== Provided data ==
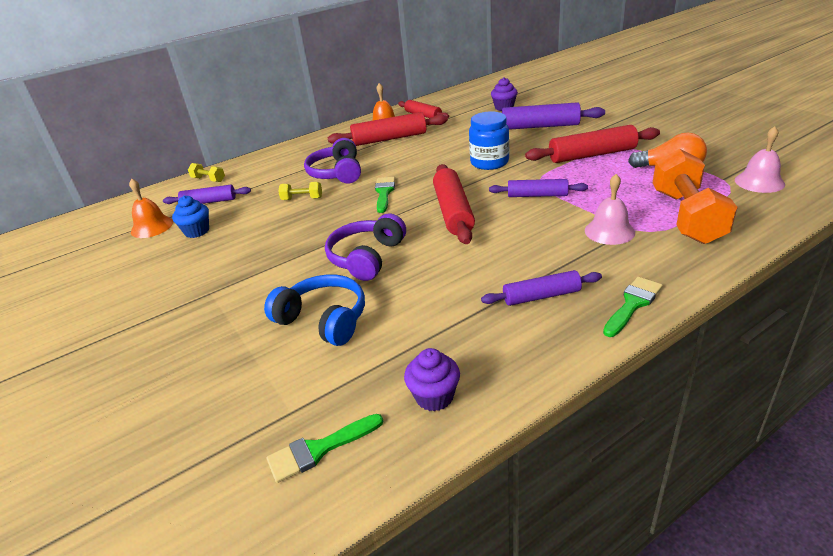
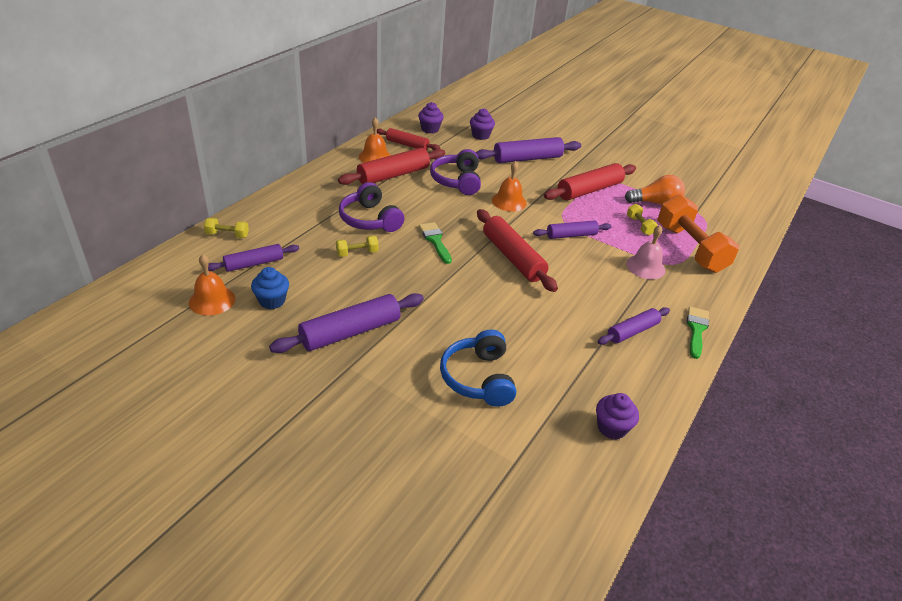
camera: 30 degrees left, 5 degrees up
blue headphones [264,274,365,346] -> blue headphones turned 105 degrees counterclockwise [440,329,516,407]
green brush [266,414,383,483] -> none
purple headphones [325,214,406,281] -> purple headphones moved to [430,149,481,195]
blue jar [469,111,509,170] -> orange bell [492,161,527,212]
pink bell [735,126,785,193] -> none
none -> purple rolling pin [269,293,424,353]
none -> purple cupcake [418,102,444,134]
none -> yellow dumbbell [627,204,658,236]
===
■ **Task details**: The output should consist only of the lines from the one with "none -> purple cupcake [418,102,444,134]" through the final line of the records above, exactly.

■ **Problem solution**:
none -> purple cupcake [418,102,444,134]
none -> yellow dumbbell [627,204,658,236]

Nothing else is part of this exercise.